## Task goal:
Once you reach the line that holds "RFID1 pin IRQ: GP19 -> GP1" in the listing below, output it and every line after it through the line that holds "OLED: SSD1309 -> SH1106", word for word.
··· Available data
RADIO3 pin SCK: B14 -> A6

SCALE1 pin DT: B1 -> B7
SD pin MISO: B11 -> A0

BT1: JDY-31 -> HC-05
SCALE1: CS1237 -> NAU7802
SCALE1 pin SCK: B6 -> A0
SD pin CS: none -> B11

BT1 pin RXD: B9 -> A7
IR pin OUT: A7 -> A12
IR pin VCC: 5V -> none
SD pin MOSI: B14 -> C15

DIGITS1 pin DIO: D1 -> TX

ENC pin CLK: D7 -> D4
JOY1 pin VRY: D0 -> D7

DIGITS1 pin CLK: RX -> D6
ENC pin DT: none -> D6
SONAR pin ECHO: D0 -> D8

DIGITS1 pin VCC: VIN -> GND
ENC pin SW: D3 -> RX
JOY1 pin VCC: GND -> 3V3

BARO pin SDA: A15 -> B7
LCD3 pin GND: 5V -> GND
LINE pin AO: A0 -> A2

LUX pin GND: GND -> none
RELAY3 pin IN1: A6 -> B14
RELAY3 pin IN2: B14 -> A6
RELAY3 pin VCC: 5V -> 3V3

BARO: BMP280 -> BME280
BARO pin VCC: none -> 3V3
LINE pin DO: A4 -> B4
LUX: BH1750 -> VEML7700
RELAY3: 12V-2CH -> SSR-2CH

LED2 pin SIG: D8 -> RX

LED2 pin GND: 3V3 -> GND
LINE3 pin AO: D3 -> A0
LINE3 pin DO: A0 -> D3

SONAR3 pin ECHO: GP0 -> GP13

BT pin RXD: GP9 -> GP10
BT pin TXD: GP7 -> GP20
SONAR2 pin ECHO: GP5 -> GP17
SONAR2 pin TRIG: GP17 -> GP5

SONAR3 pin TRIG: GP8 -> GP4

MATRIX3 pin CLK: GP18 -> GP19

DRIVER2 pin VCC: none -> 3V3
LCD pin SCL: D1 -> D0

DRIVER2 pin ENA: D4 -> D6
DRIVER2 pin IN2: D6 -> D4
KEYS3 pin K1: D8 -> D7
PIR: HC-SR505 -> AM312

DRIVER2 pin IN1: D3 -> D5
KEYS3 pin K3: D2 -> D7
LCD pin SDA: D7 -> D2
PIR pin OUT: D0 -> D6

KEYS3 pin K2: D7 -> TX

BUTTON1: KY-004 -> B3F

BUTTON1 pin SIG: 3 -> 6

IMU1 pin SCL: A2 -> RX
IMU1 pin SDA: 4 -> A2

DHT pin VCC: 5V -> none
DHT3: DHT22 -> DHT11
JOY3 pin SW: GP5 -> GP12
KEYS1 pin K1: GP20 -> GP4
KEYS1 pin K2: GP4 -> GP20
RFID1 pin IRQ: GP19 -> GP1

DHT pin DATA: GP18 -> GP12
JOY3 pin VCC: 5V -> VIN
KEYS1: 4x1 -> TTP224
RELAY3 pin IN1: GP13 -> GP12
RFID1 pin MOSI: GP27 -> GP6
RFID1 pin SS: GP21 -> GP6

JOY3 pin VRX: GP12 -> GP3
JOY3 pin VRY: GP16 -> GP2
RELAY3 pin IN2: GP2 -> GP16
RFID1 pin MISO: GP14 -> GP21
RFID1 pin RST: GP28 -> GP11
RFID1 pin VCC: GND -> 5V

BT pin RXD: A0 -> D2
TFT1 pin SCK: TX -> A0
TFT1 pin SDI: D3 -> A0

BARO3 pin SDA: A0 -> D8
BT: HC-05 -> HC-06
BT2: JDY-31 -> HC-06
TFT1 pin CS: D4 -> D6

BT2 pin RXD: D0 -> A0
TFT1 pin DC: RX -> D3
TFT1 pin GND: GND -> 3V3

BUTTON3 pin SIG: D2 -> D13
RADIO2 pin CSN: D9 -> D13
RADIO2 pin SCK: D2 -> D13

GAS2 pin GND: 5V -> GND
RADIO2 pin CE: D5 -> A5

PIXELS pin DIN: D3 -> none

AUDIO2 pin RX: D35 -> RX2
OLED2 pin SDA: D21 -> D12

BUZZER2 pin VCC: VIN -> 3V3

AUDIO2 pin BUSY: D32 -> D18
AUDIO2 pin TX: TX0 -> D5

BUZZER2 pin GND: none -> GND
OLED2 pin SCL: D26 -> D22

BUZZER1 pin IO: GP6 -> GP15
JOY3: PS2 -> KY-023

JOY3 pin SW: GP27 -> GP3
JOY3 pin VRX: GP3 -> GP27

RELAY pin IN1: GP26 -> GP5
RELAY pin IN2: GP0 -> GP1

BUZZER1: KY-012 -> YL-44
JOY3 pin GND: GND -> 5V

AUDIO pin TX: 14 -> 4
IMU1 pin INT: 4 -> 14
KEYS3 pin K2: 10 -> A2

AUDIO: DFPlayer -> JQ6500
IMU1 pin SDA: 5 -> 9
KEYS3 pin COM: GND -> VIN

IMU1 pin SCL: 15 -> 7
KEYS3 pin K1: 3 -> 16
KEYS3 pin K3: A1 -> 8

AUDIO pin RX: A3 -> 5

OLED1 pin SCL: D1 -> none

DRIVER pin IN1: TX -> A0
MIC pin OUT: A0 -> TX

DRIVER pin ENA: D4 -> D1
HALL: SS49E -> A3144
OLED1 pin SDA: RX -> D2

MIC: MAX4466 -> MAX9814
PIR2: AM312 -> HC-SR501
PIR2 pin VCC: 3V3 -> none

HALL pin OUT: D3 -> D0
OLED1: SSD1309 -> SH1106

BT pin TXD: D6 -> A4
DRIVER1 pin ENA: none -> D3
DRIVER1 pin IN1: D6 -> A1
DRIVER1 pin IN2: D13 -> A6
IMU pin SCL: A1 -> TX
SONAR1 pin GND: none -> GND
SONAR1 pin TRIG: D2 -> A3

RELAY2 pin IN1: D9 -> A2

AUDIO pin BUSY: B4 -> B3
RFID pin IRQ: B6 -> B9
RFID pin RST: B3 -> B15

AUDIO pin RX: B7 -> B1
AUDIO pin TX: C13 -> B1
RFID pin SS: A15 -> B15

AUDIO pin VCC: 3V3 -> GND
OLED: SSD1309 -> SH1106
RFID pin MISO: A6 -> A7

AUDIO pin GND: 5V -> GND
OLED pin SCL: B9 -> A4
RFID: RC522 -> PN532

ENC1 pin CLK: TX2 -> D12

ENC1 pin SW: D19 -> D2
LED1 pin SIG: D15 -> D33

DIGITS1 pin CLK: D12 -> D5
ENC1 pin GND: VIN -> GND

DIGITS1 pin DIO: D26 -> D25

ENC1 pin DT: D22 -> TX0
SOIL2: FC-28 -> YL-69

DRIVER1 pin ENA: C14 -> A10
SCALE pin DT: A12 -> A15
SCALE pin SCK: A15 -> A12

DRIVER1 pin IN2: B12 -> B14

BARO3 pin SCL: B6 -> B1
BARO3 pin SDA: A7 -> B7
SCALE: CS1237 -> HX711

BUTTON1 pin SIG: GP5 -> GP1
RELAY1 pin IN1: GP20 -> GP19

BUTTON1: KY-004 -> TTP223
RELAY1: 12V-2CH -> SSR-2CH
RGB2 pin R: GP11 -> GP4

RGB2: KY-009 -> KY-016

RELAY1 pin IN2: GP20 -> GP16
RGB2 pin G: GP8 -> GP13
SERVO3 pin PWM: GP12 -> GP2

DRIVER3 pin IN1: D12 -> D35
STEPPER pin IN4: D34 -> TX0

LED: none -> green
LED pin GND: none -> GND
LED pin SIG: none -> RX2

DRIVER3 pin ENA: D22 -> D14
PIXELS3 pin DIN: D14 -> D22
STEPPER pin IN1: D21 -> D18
······
## Output for this exercise:
RFID1 pin IRQ: GP19 -> GP1

DHT pin DATA: GP18 -> GP12
JOY3 pin VCC: 5V -> VIN
KEYS1: 4x1 -> TTP224
RELAY3 pin IN1: GP13 -> GP12
RFID1 pin MOSI: GP27 -> GP6
RFID1 pin SS: GP21 -> GP6

JOY3 pin VRX: GP12 -> GP3
JOY3 pin VRY: GP16 -> GP2
RELAY3 pin IN2: GP2 -> GP16
RFID1 pin MISO: GP14 -> GP21
RFID1 pin RST: GP28 -> GP11
RFID1 pin VCC: GND -> 5V

BT pin RXD: A0 -> D2
TFT1 pin SCK: TX -> A0
TFT1 pin SDI: D3 -> A0

BARO3 pin SDA: A0 -> D8
BT: HC-05 -> HC-06
BT2: JDY-31 -> HC-06
TFT1 pin CS: D4 -> D6

BT2 pin RXD: D0 -> A0
TFT1 pin DC: RX -> D3
TFT1 pin GND: GND -> 3V3

BUTTON3 pin SIG: D2 -> D13
RADIO2 pin CSN: D9 -> D13
RADIO2 pin SCK: D2 -> D13

GAS2 pin GND: 5V -> GND
RADIO2 pin CE: D5 -> A5

PIXELS pin DIN: D3 -> none

AUDIO2 pin RX: D35 -> RX2
OLED2 pin SDA: D21 -> D12

BUZZER2 pin VCC: VIN -> 3V3

AUDIO2 pin BUSY: D32 -> D18
AUDIO2 pin TX: TX0 -> D5

BUZZER2 pin GND: none -> GND
OLED2 pin SCL: D26 -> D22

BUZZER1 pin IO: GP6 -> GP15
JOY3: PS2 -> KY-023

JOY3 pin SW: GP27 -> GP3
JOY3 pin VRX: GP3 -> GP27

RELAY pin IN1: GP26 -> GP5
RELAY pin IN2: GP0 -> GP1

BUZZER1: KY-012 -> YL-44
JOY3 pin GND: GND -> 5V

AUDIO pin TX: 14 -> 4
IMU1 pin INT: 4 -> 14
KEYS3 pin K2: 10 -> A2

AUDIO: DFPlayer -> JQ6500
IMU1 pin SDA: 5 -> 9
KEYS3 pin COM: GND -> VIN

IMU1 pin SCL: 15 -> 7
KEYS3 pin K1: 3 -> 16
KEYS3 pin K3: A1 -> 8

AUDIO pin RX: A3 -> 5

OLED1 pin SCL: D1 -> none

DRIVER pin IN1: TX -> A0
MIC pin OUT: A0 -> TX

DRIVER pin ENA: D4 -> D1
HALL: SS49E -> A3144
OLED1 pin SDA: RX -> D2

MIC: MAX4466 -> MAX9814
PIR2: AM312 -> HC-SR501
PIR2 pin VCC: 3V3 -> none

HALL pin OUT: D3 -> D0
OLED1: SSD1309 -> SH1106

BT pin TXD: D6 -> A4
DRIVER1 pin ENA: none -> D3
DRIVER1 pin IN1: D6 -> A1
DRIVER1 pin IN2: D13 -> A6
IMU pin SCL: A1 -> TX
SONAR1 pin GND: none -> GND
SONAR1 pin TRIG: D2 -> A3

RELAY2 pin IN1: D9 -> A2

AUDIO pin BUSY: B4 -> B3
RFID pin IRQ: B6 -> B9
RFID pin RST: B3 -> B15

AUDIO pin RX: B7 -> B1
AUDIO pin TX: C13 -> B1
RFID pin SS: A15 -> B15

AUDIO pin VCC: 3V3 -> GND
OLED: SSD1309 -> SH1106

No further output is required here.